* **WHAT THIS TASK INVOLVES**
Every entry is to be returned unchanged, and no picture is to be included.

* **RECORDS FOR THIS EXERCISE**
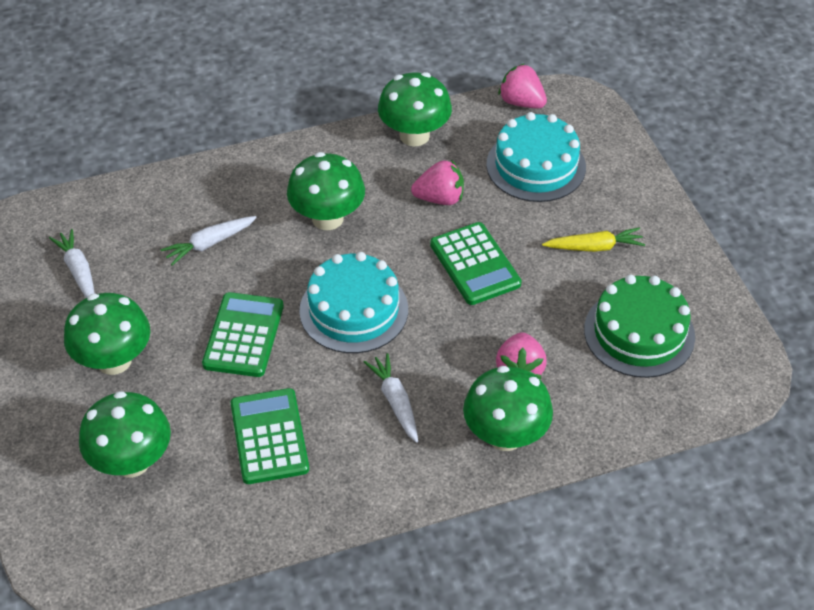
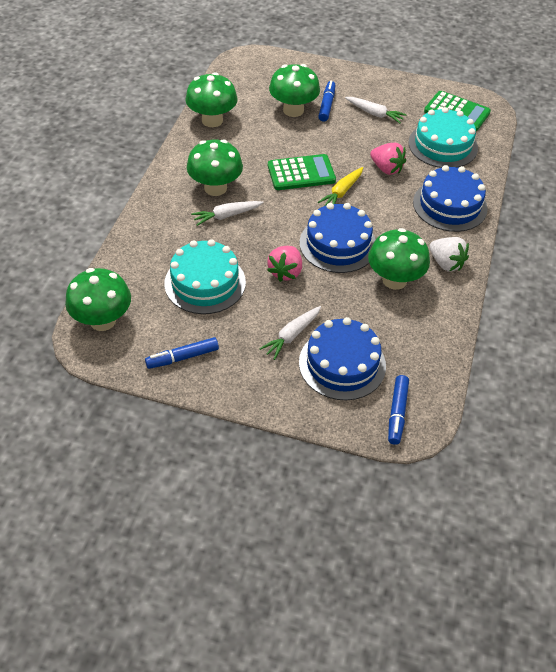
blue cake: 0 -> 3
blue marker: 0 -> 3
green cake: 1 -> 0
green calculator: 3 -> 2
pink strawberry: 3 -> 2
white strawberry: 0 -> 1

* **OUTPUT OF THE EXERCISE**
blue cake: 0 -> 3
blue marker: 0 -> 3
green cake: 1 -> 0
green calculator: 3 -> 2
pink strawberry: 3 -> 2
white strawberry: 0 -> 1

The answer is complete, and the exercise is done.